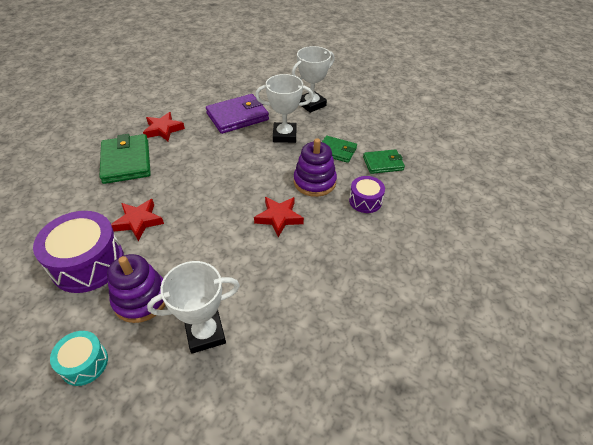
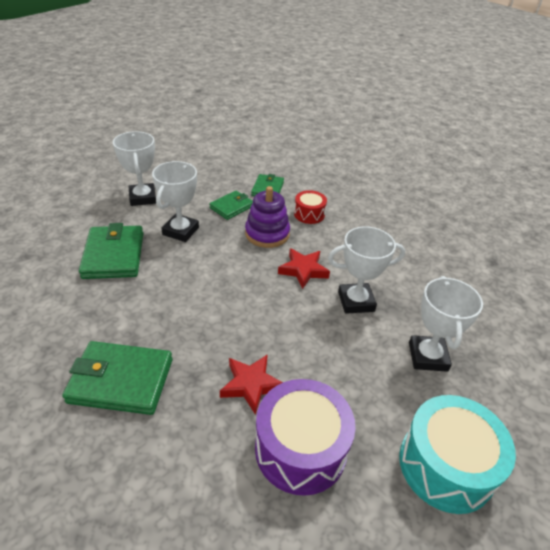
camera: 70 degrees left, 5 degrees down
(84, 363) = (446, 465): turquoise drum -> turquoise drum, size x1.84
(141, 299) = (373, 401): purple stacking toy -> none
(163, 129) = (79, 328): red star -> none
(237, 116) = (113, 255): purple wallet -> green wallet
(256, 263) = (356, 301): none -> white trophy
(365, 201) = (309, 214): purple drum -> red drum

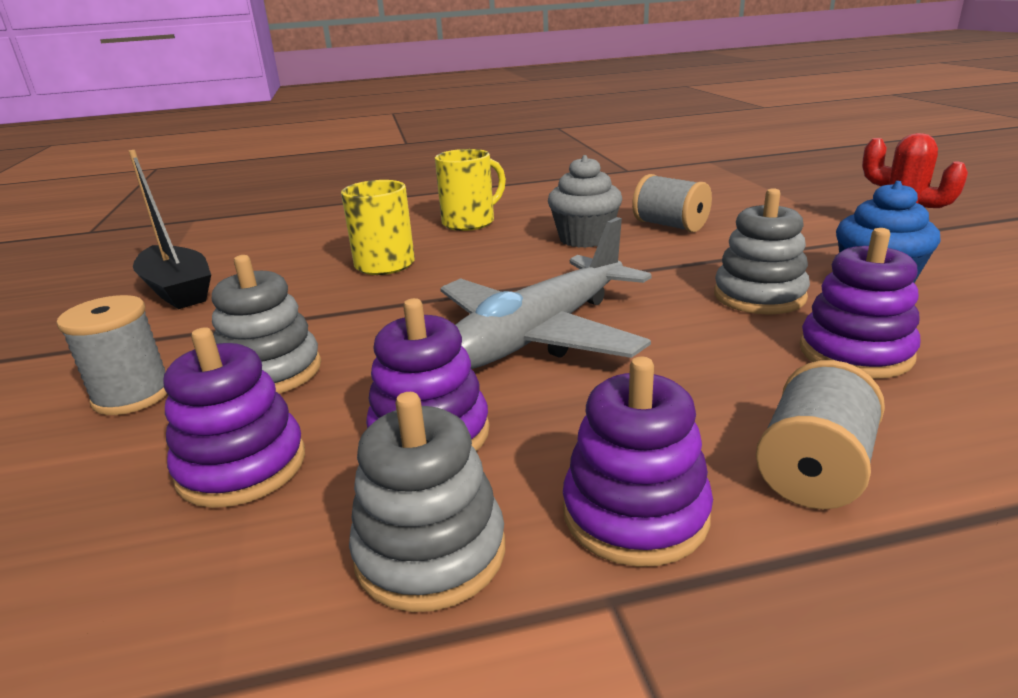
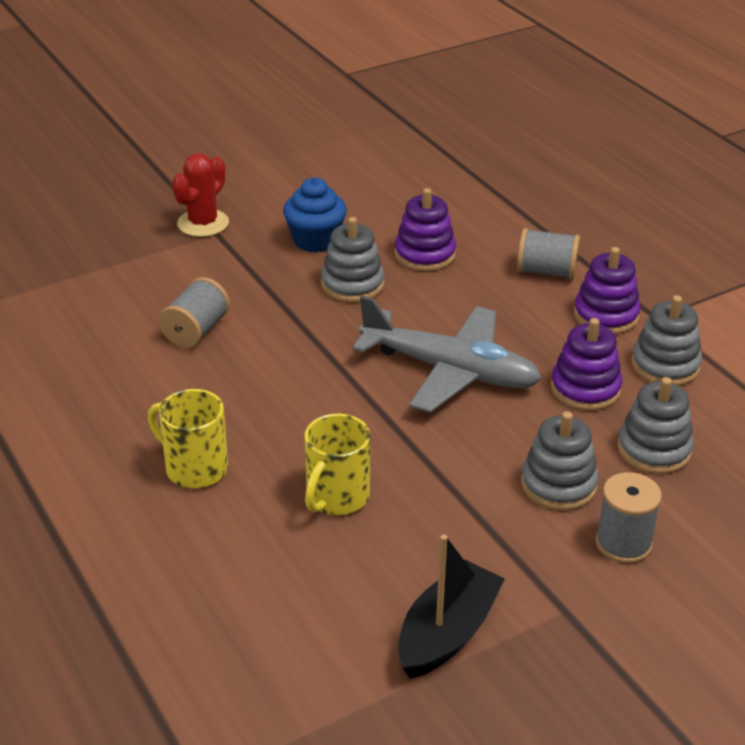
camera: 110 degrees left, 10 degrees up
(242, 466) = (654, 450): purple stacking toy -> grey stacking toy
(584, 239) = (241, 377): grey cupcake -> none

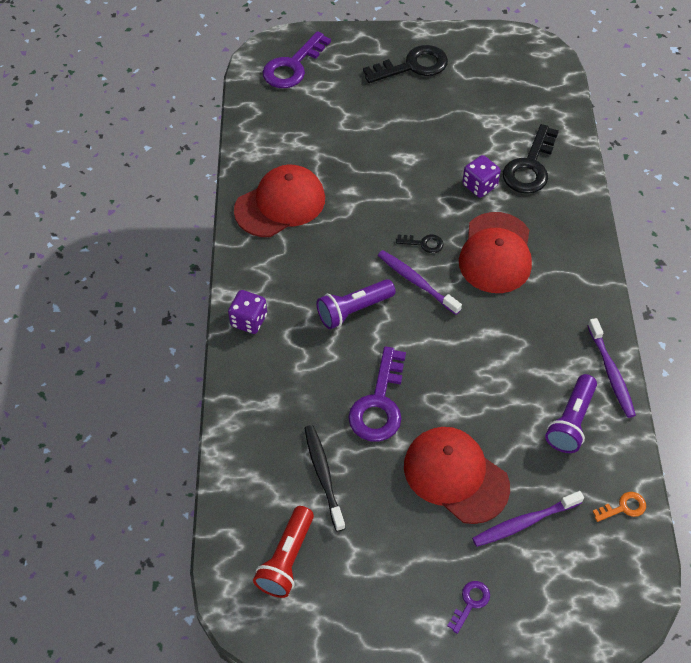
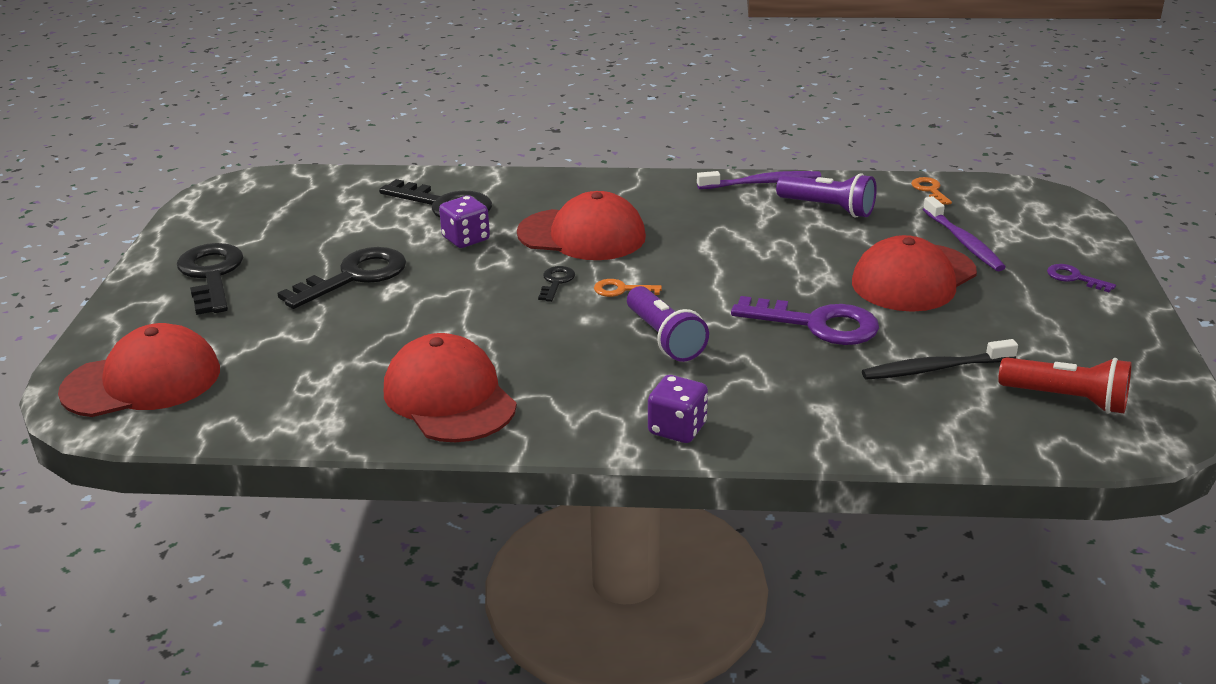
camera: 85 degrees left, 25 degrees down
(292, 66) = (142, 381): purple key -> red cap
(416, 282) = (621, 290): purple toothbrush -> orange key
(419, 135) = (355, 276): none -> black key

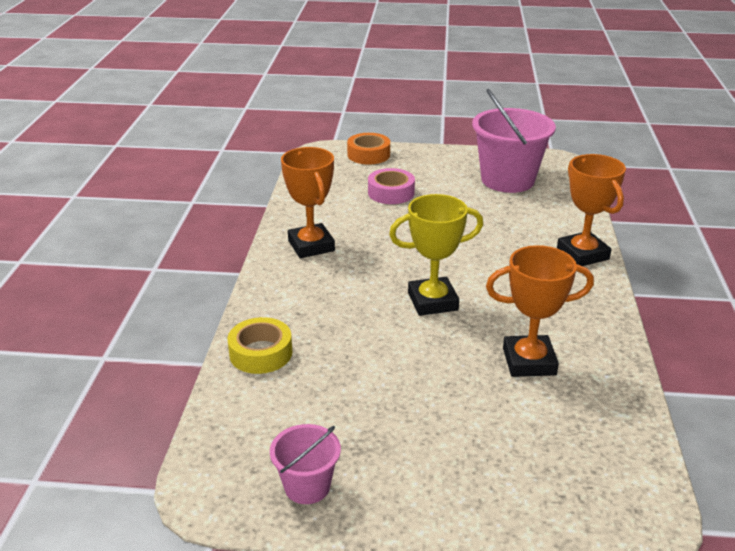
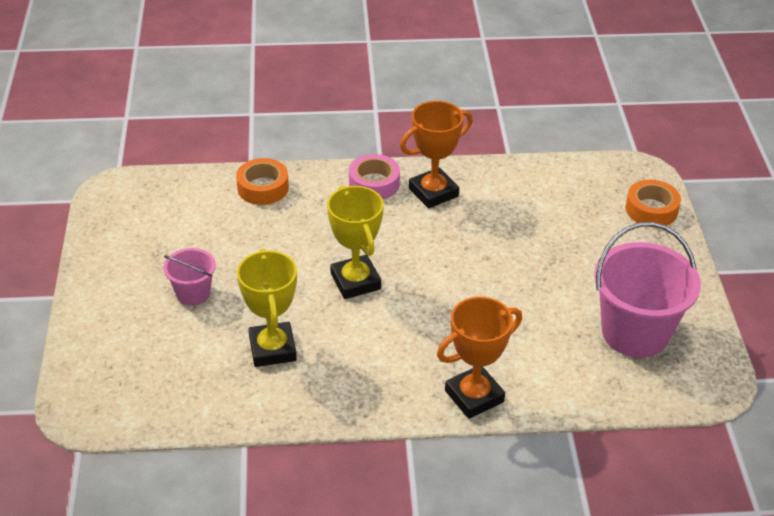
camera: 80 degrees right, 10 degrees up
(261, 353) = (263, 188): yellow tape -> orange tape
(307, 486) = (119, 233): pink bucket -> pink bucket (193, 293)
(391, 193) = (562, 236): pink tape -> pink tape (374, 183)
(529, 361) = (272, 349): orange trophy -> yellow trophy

--

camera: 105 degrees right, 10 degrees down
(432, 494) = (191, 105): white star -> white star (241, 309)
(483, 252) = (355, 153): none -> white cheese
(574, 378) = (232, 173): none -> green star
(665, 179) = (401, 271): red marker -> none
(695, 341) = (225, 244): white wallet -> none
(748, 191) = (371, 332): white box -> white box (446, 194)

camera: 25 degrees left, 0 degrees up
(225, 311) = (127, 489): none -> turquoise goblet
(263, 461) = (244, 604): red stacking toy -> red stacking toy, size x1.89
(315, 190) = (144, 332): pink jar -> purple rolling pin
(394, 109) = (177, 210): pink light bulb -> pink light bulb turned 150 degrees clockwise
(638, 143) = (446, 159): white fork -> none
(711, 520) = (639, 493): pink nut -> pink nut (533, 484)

* * *

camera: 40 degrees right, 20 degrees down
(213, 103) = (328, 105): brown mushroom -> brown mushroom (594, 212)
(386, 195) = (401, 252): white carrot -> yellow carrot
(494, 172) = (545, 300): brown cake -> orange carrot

→ TASK INSTRUCTIONS
Pictures do not belong in the answer. Return the lines above starting at the one with "(256, 263) = (356, 301): none -> white trophy" and ending at the one with "(529, 361) = (272, 349): orange", both kept, exactly.

→ EXPECTED ANSWER
(256, 263) = (356, 301): none -> white trophy
(365, 201) = (309, 214): purple drum -> red drum

camera: 110 degrees left, 10 degrees up
(242, 466) = (654, 450): purple stacking toy -> grey stacking toy
(584, 239) = (241, 377): grey cupcake -> none

camera: 85 degrees left, 25 degrees down
(292, 66) = (142, 381): purple key -> red cap
(416, 282) = (621, 290): purple toothbrush -> orange key
(419, 135) = (355, 276): none -> black key

camera: 80 degrees right, 10 degrees up
(261, 353) = (263, 188): yellow tape -> orange tape
(307, 486) = (119, 233): pink bucket -> pink bucket (193, 293)
(391, 193) = (562, 236): pink tape -> pink tape (374, 183)
(529, 361) = (272, 349): orange trophy -> yellow trophy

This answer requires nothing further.